▸ **Work item**
Using the listing below, print exactly everything from the line with "(215, 359) = (212, 521): yellow" down to the line with "(781, 295) = (844, 358): yellow", both included, and nothing more.

▸ **Records for the task**
[Start of section]

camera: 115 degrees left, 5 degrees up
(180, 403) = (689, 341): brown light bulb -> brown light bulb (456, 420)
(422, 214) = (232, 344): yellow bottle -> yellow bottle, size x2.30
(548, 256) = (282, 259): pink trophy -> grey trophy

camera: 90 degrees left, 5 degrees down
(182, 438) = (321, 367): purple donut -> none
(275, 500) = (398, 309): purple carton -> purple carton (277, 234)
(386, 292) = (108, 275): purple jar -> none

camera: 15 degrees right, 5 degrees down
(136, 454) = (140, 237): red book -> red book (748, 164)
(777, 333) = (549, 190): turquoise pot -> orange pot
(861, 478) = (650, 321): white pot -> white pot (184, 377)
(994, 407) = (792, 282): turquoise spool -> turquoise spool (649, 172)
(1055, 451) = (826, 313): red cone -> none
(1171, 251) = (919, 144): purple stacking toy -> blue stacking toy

[End of section]
[Start of section]

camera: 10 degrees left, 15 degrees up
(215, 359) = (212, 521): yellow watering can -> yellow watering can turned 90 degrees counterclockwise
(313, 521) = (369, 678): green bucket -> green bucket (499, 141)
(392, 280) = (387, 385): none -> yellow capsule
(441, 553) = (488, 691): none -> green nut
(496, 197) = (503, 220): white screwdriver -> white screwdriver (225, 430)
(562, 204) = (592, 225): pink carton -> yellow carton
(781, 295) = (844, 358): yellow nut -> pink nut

[End of section]

▸ **Response for this exercise**
(215, 359) = (212, 521): yellow watering can -> yellow watering can turned 90 degrees counterclockwise
(313, 521) = (369, 678): green bucket -> green bucket (499, 141)
(392, 280) = (387, 385): none -> yellow capsule
(441, 553) = (488, 691): none -> green nut
(496, 197) = (503, 220): white screwdriver -> white screwdriver (225, 430)
(562, 204) = (592, 225): pink carton -> yellow carton
(781, 295) = (844, 358): yellow nut -> pink nut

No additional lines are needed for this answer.